**The problem**
Your answer is the lines from the one that has "TR204: none -> PMOS (G N_22, D N_3, S +5V)" through the last line of the records below, retyped exactly and alone.

══ Task data

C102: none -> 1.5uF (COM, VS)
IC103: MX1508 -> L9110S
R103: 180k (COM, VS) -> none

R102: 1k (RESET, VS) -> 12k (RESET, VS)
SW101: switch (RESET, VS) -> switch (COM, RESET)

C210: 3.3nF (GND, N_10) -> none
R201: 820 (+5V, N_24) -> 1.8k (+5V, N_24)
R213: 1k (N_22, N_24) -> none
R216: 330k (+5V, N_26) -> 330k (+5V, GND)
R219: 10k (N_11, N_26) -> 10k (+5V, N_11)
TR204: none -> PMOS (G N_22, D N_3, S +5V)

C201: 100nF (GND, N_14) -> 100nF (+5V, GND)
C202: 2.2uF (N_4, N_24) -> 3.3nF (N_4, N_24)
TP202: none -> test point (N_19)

════

**Result**
TR204: none -> PMOS (G N_22, D N_3, S +5V)

C201: 100nF (GND, N_14) -> 100nF (+5V, GND)
C202: 2.2uF (N_4, N_24) -> 3.3nF (N_4, N_24)
TP202: none -> test point (N_19)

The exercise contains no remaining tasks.